:: Dataset entries
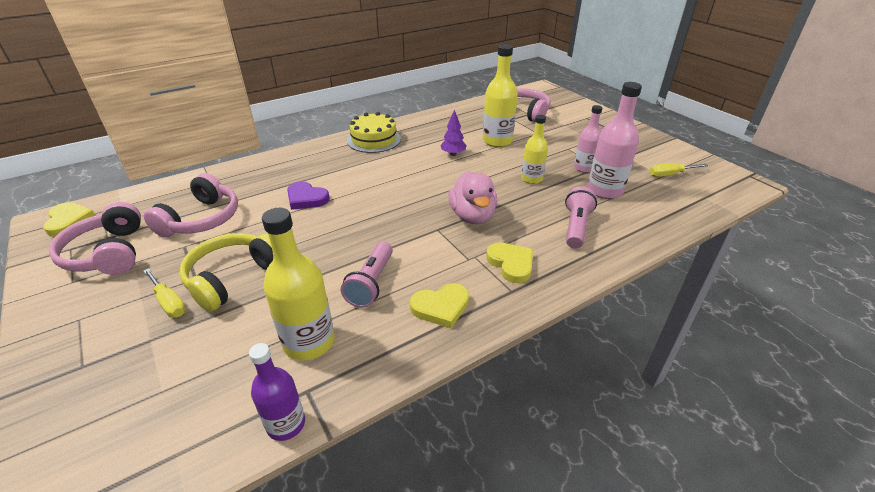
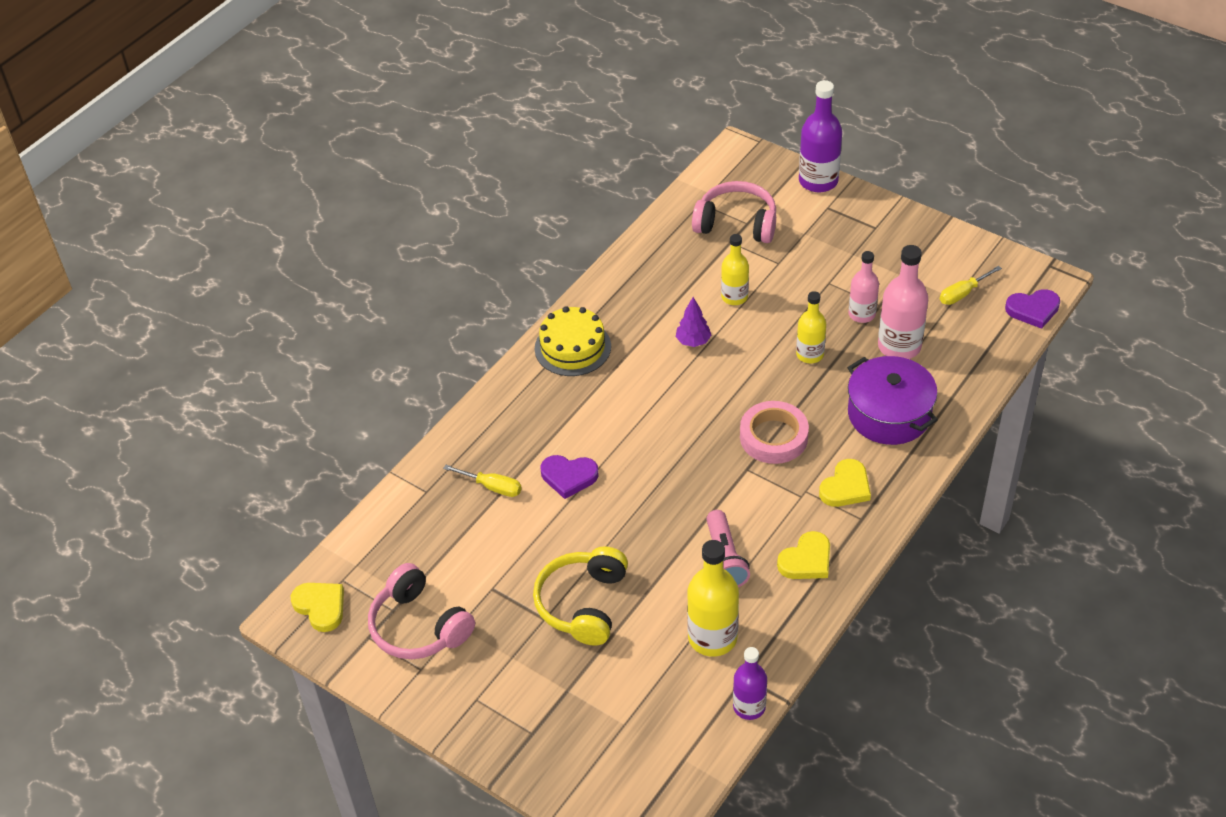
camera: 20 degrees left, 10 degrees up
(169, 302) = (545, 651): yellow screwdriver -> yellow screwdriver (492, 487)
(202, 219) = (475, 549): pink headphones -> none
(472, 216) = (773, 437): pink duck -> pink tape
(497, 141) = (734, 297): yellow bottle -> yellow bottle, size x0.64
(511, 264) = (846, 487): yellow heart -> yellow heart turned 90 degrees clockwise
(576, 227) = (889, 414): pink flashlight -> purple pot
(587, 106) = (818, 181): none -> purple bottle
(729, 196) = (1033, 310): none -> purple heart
::::
Copy out all the entries exactly. Images stay out of the copy.

camera: 20 degrees left, 10 degrees up
(169, 302) = (545, 651): yellow screwdriver -> yellow screwdriver (492, 487)
(202, 219) = (475, 549): pink headphones -> none
(472, 216) = (773, 437): pink duck -> pink tape
(497, 141) = (734, 297): yellow bottle -> yellow bottle, size x0.64
(511, 264) = (846, 487): yellow heart -> yellow heart turned 90 degrees clockwise
(576, 227) = (889, 414): pink flashlight -> purple pot
(587, 106) = (818, 181): none -> purple bottle
(729, 196) = (1033, 310): none -> purple heart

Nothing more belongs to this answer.